**Exercise input:**
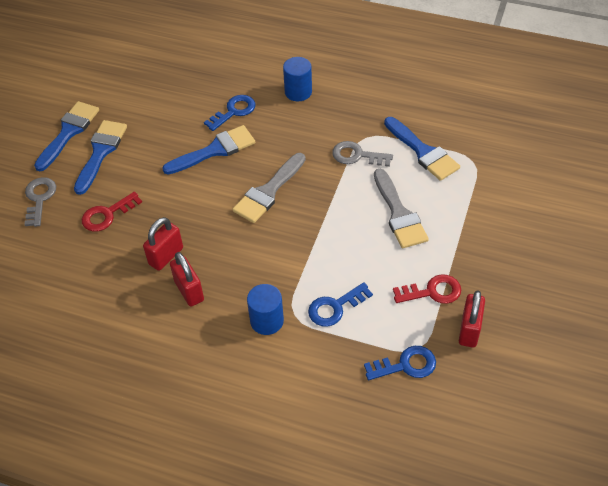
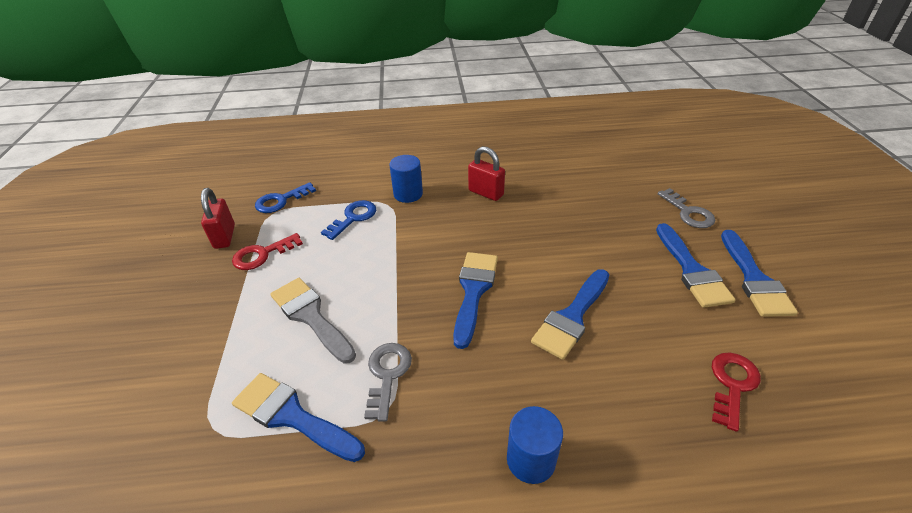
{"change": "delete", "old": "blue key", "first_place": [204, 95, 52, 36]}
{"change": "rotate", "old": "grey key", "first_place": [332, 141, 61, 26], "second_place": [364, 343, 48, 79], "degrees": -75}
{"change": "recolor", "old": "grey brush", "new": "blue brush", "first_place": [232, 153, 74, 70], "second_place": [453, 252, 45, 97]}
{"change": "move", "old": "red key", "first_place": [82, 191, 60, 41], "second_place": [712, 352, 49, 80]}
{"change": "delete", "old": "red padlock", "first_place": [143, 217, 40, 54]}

**Problem requirements:** In the records above, some lines hold the word "delete"; copy each such line.

**Solution below:**
{"change": "delete", "old": "blue key", "first_place": [204, 95, 52, 36]}
{"change": "delete", "old": "red padlock", "first_place": [143, 217, 40, 54]}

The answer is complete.